## [REQUIREMENT]
Search the records for the word "degrees" and pick out every line that has it.

====== SUPPLIED DATA ======

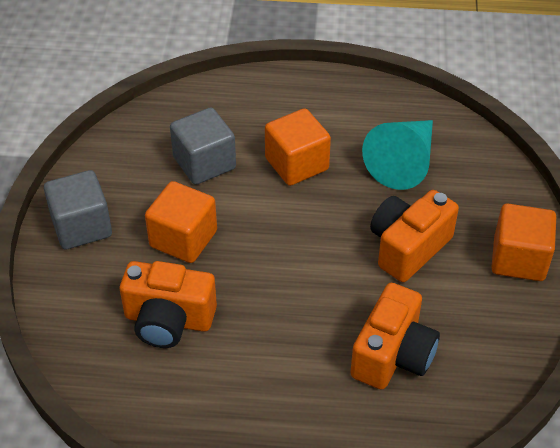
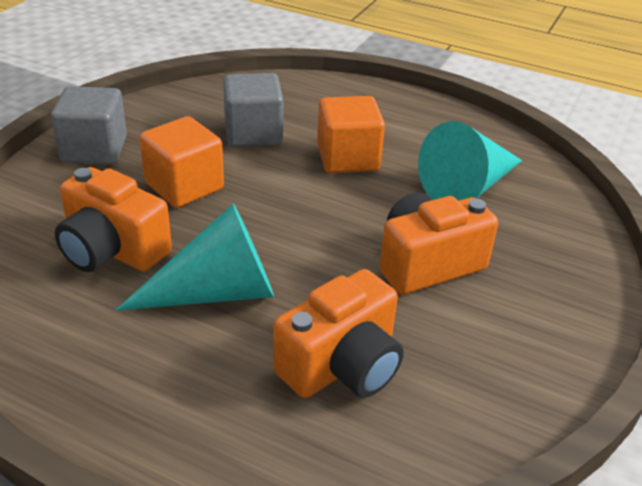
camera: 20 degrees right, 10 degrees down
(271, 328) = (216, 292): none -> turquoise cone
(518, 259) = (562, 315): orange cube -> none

======
====== SUPPLIED DATA ======

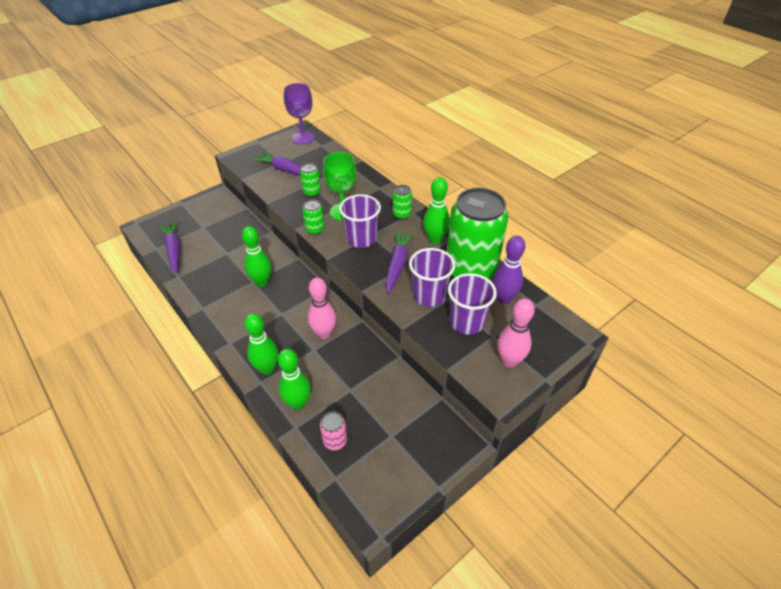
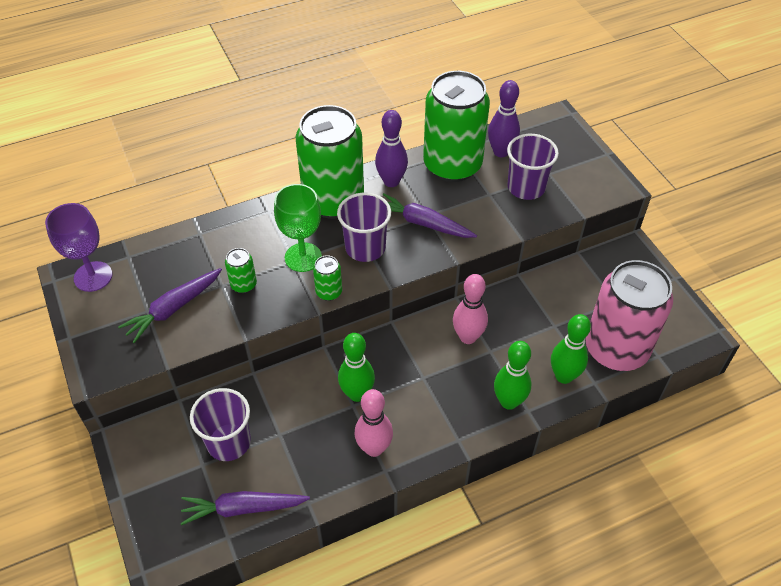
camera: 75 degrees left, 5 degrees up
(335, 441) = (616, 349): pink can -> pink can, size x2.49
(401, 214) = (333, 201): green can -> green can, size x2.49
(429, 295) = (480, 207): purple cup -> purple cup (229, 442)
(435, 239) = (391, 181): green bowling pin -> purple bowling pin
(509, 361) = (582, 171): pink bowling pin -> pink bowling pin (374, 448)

======
====== SUPPLIED DATA ======

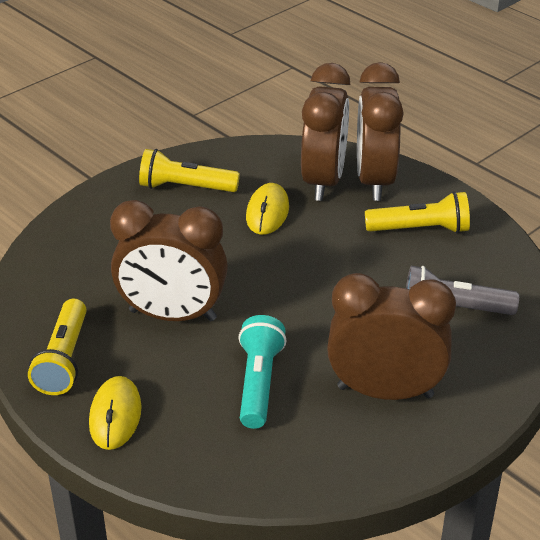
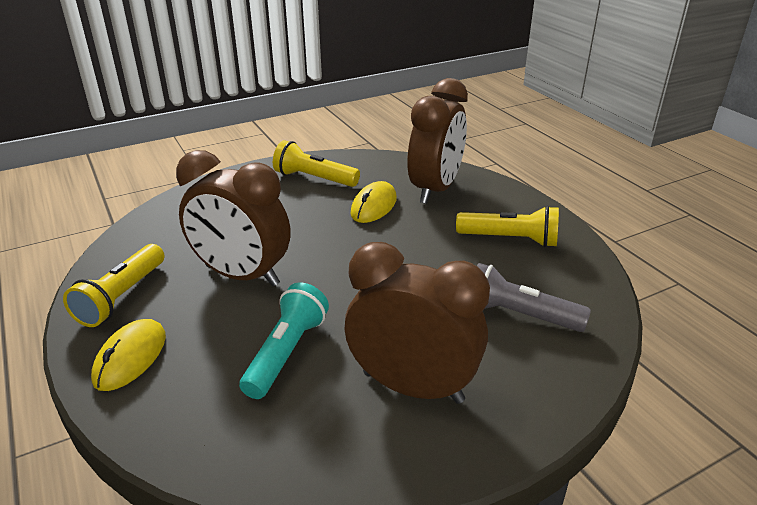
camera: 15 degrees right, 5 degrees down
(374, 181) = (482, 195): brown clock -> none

======

## [RESPONSE TO THIS TASK]
camera: 20 degrees right, 10 degrees down
camera: 75 degrees left, 5 degrees up
camera: 15 degrees right, 5 degrees down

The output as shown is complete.